= Problem description =
Your task is to reproduce exactly the lines that run from the beginning of the data through the line where "none -> lime brick G6:H6 level 3" appears.

= Exercise materials =
•••••

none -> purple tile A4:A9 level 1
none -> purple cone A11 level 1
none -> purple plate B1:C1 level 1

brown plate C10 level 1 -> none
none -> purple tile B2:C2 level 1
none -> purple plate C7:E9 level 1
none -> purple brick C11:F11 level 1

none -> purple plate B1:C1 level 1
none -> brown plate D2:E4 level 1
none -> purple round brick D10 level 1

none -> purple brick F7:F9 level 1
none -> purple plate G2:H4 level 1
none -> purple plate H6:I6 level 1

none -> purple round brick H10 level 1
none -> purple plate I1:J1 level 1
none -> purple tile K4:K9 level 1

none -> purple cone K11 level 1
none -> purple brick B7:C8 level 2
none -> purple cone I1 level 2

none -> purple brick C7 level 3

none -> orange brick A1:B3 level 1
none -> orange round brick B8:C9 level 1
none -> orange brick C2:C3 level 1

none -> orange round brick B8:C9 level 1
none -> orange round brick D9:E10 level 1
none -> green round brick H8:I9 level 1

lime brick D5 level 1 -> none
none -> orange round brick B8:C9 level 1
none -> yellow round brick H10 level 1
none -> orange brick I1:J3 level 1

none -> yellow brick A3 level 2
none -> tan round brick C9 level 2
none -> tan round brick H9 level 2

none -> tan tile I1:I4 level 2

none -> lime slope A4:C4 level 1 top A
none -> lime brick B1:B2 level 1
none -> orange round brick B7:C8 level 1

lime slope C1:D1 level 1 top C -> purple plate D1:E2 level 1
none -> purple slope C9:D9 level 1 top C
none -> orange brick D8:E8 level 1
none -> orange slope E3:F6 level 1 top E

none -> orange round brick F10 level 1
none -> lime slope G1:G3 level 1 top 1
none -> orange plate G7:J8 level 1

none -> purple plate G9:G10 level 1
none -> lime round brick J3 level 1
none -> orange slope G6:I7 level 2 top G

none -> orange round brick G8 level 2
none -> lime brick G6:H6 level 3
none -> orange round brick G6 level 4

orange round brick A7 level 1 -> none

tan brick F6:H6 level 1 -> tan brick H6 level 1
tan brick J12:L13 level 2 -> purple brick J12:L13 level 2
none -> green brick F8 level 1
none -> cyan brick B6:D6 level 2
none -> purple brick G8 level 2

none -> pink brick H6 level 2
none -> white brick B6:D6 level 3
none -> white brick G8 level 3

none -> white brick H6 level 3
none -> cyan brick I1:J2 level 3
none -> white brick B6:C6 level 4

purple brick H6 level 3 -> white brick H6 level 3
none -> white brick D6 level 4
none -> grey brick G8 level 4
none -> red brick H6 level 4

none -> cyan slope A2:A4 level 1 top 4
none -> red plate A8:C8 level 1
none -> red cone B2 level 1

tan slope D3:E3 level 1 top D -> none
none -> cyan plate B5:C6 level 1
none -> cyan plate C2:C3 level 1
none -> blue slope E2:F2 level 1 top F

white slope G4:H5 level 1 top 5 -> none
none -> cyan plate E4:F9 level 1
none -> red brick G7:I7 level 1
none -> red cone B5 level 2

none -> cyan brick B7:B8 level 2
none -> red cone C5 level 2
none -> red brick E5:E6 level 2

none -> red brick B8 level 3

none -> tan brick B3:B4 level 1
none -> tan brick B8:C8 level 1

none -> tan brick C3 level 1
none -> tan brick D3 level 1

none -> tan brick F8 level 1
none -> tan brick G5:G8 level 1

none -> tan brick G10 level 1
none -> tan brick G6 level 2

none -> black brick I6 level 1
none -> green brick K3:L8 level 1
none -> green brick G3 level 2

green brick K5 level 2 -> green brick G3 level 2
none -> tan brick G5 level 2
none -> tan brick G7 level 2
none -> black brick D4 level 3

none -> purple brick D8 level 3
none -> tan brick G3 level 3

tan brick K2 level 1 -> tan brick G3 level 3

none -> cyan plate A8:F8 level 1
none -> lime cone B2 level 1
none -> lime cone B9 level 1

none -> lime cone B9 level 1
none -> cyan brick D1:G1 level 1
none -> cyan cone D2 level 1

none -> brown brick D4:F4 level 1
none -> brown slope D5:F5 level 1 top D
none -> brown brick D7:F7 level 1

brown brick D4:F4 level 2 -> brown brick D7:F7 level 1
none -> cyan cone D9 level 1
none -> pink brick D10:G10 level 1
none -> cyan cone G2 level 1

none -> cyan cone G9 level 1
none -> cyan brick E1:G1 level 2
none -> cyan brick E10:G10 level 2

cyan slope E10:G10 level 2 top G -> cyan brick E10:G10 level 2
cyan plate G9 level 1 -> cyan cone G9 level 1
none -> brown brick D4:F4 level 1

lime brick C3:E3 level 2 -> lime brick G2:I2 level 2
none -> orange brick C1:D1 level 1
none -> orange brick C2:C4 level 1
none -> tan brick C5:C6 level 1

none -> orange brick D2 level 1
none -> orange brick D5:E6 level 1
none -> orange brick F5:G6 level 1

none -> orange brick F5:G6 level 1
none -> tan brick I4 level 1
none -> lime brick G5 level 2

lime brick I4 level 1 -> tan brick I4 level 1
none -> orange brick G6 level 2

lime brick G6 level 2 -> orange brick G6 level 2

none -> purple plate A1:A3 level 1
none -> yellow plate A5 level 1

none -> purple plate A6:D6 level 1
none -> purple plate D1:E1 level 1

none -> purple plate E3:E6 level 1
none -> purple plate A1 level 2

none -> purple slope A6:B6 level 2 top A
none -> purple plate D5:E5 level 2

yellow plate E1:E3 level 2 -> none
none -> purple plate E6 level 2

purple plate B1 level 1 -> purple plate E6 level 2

•••••

= Reply to the exercise =
none -> purple tile A4:A9 level 1
none -> purple cone A11 level 1
none -> purple plate B1:C1 level 1

brown plate C10 level 1 -> none
none -> purple tile B2:C2 level 1
none -> purple plate C7:E9 level 1
none -> purple brick C11:F11 level 1

none -> purple plate B1:C1 level 1
none -> brown plate D2:E4 level 1
none -> purple round brick D10 level 1

none -> purple brick F7:F9 level 1
none -> purple plate G2:H4 level 1
none -> purple plate H6:I6 level 1

none -> purple round brick H10 level 1
none -> purple plate I1:J1 level 1
none -> purple tile K4:K9 level 1

none -> purple cone K11 level 1
none -> purple brick B7:C8 level 2
none -> purple cone I1 level 2

none -> purple brick C7 level 3

none -> orange brick A1:B3 level 1
none -> orange round brick B8:C9 level 1
none -> orange brick C2:C3 level 1

none -> orange round brick B8:C9 level 1
none -> orange round brick D9:E10 level 1
none -> green round brick H8:I9 level 1

lime brick D5 level 1 -> none
none -> orange round brick B8:C9 level 1
none -> yellow round brick H10 level 1
none -> orange brick I1:J3 level 1

none -> yellow brick A3 level 2
none -> tan round brick C9 level 2
none -> tan round brick H9 level 2

none -> tan tile I1:I4 level 2

none -> lime slope A4:C4 level 1 top A
none -> lime brick B1:B2 level 1
none -> orange round brick B7:C8 level 1

lime slope C1:D1 level 1 top C -> purple plate D1:E2 level 1
none -> purple slope C9:D9 level 1 top C
none -> orange brick D8:E8 level 1
none -> orange slope E3:F6 level 1 top E

none -> orange round brick F10 level 1
none -> lime slope G1:G3 level 1 top 1
none -> orange plate G7:J8 level 1

none -> purple plate G9:G10 level 1
none -> lime round brick J3 level 1
none -> orange slope G6:I7 level 2 top G

none -> orange round brick G8 level 2
none -> lime brick G6:H6 level 3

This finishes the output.